Data shown.

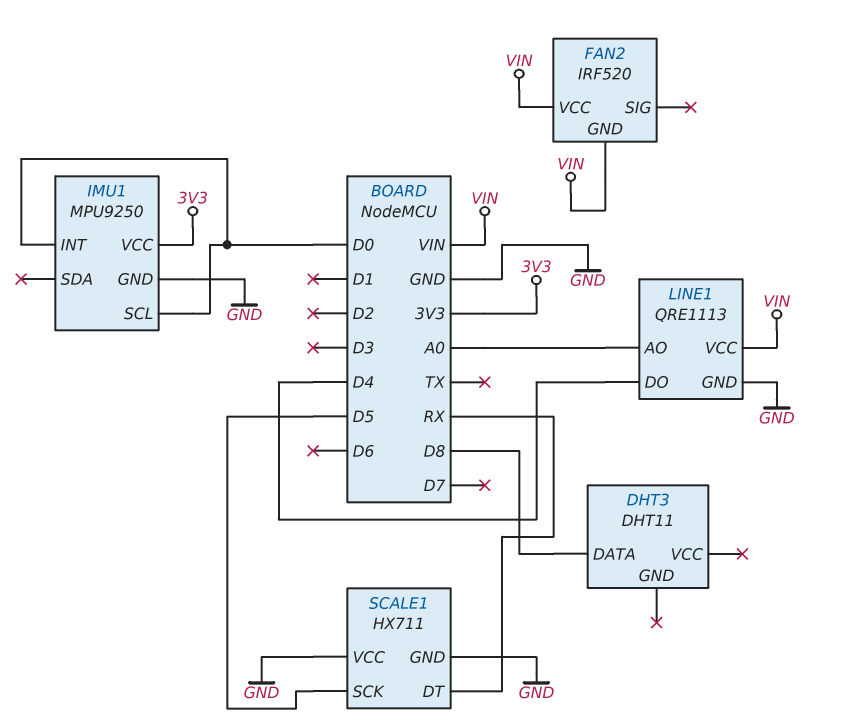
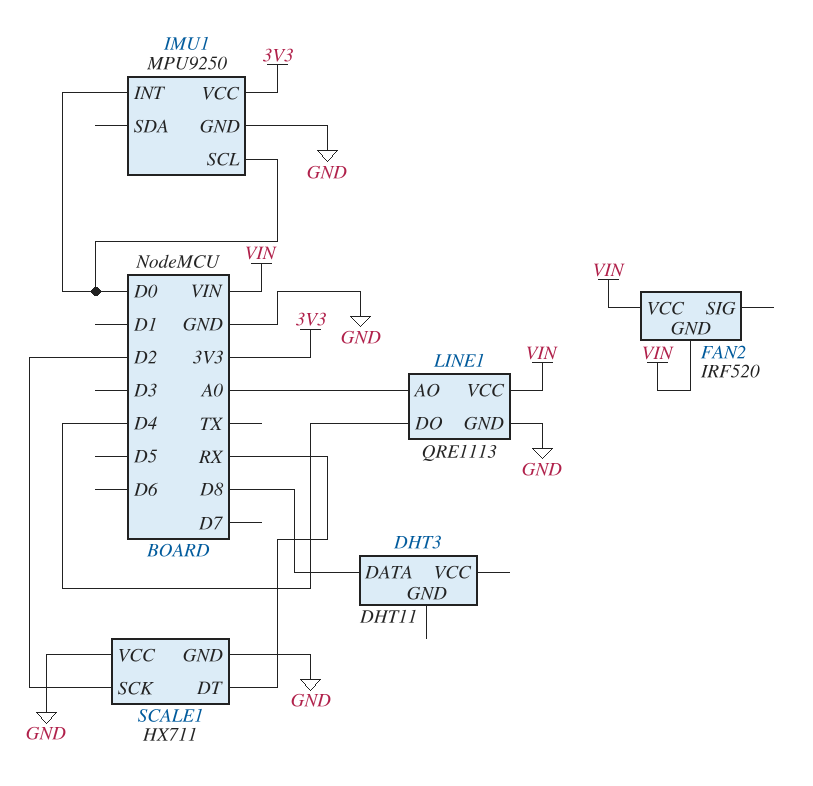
SCALE1 pin SCK: D5 -> D2

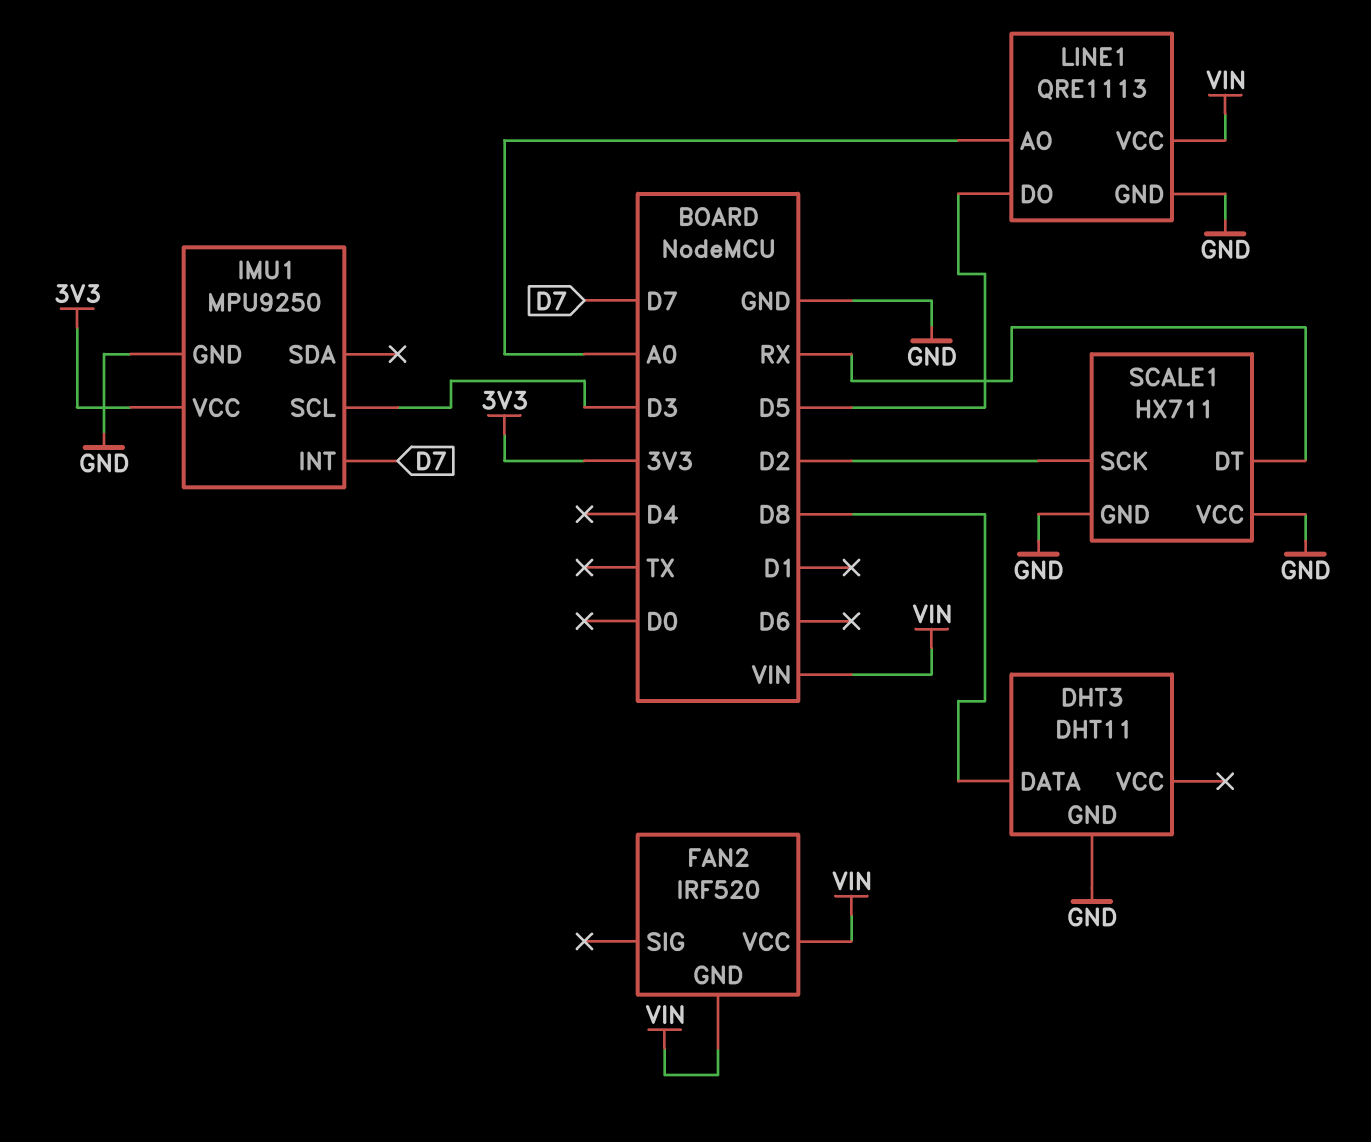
DHT3 pin GND: none -> GND
IMU1 pin INT: D0 -> D7
IMU1 pin SCL: D0 -> D3
LINE1 pin DO: D4 -> D5

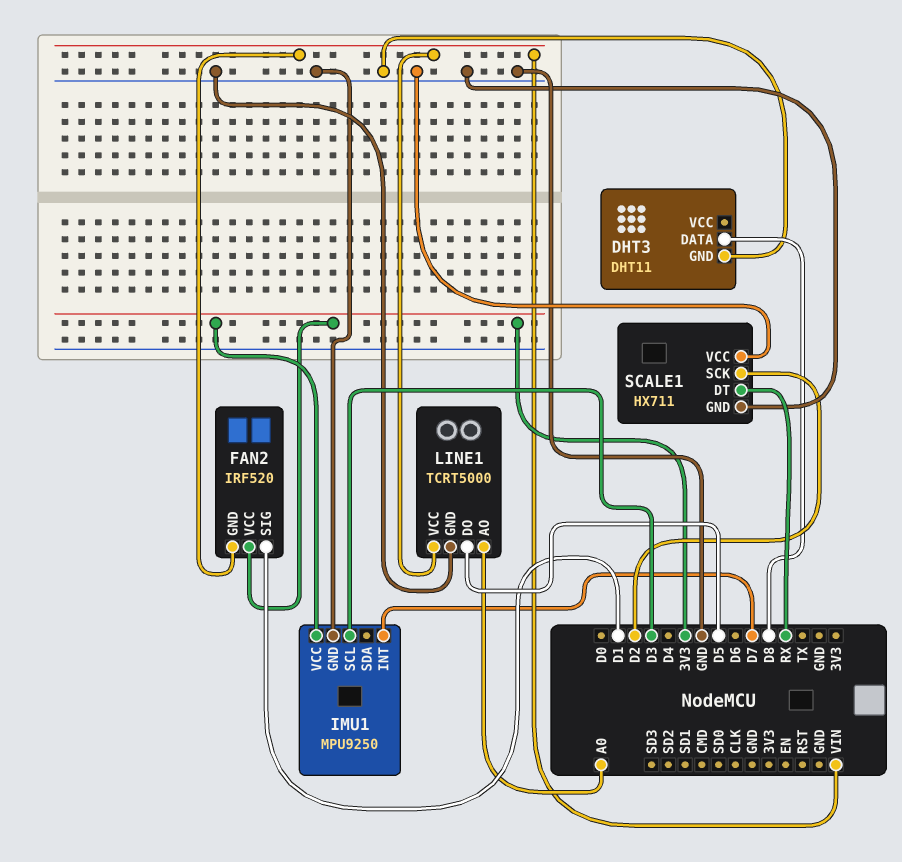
FAN2 pin SIG: none -> D1
FAN2 pin VCC: VIN -> 3V3
LINE1: QRE1113 -> TCRT5000

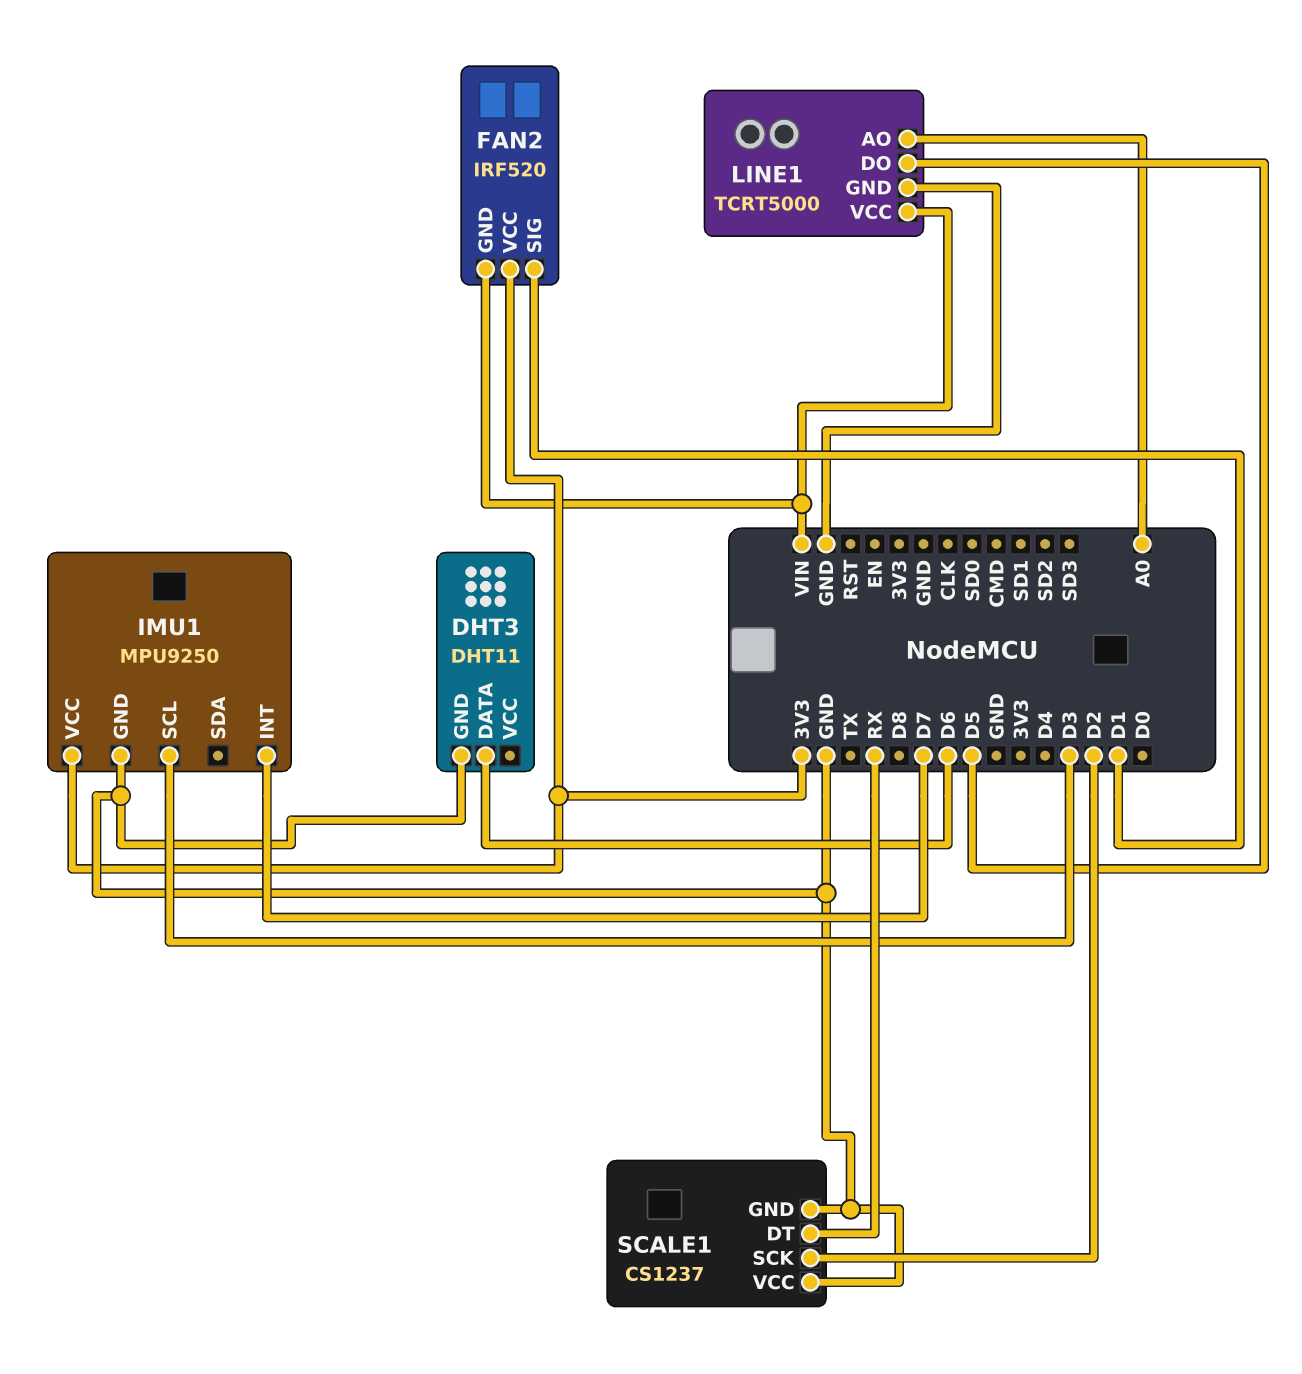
DHT3 pin DATA: D8 -> D6
SCALE1: HX711 -> CS1237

Exercise aim. All of the material above should be reproduced exactly, except the pictures.

Result for this task.
SCALE1 pin SCK: D5 -> D2

DHT3 pin GND: none -> GND
IMU1 pin INT: D0 -> D7
IMU1 pin SCL: D0 -> D3
LINE1 pin DO: D4 -> D5

FAN2 pin SIG: none -> D1
FAN2 pin VCC: VIN -> 3V3
LINE1: QRE1113 -> TCRT5000

DHT3 pin DATA: D8 -> D6
SCALE1: HX711 -> CS1237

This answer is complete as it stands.